WORK ORDER |
The first line of the entries below, the line containing "Someone carried the orange", and every line between them should be repeated exactly, and nothing else.

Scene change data

+ + +

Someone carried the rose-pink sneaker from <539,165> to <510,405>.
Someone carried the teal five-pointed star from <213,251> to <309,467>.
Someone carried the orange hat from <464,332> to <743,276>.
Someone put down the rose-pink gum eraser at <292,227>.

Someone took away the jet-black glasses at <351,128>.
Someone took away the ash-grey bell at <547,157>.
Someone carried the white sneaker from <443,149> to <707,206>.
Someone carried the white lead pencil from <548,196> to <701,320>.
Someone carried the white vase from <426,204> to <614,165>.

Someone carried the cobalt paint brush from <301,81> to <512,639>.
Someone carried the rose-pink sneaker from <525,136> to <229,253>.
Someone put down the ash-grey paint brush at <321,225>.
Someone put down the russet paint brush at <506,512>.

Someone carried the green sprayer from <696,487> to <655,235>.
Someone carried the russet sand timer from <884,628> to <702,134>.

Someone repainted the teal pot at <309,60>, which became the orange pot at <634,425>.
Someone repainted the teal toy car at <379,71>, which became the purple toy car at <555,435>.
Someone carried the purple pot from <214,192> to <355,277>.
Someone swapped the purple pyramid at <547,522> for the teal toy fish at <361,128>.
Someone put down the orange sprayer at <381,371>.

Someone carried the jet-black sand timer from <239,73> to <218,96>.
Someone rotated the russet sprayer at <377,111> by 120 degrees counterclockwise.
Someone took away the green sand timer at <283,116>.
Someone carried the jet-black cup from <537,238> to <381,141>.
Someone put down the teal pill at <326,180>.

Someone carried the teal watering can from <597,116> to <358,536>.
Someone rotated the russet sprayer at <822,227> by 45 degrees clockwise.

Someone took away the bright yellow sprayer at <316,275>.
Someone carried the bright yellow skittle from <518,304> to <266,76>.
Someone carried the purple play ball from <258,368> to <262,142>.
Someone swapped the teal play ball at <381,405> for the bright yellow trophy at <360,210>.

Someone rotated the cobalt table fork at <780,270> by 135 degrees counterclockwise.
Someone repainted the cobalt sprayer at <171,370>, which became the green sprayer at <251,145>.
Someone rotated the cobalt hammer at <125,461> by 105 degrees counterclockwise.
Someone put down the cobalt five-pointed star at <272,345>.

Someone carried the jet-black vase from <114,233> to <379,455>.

+ + +

YOUR SOLUTION |
Someone carried the rose-pink sneaker from <539,165> to <510,405>.
Someone carried the teal five-pointed star from <213,251> to <309,467>.
Someone carried the orange hat from <464,332> to <743,276>.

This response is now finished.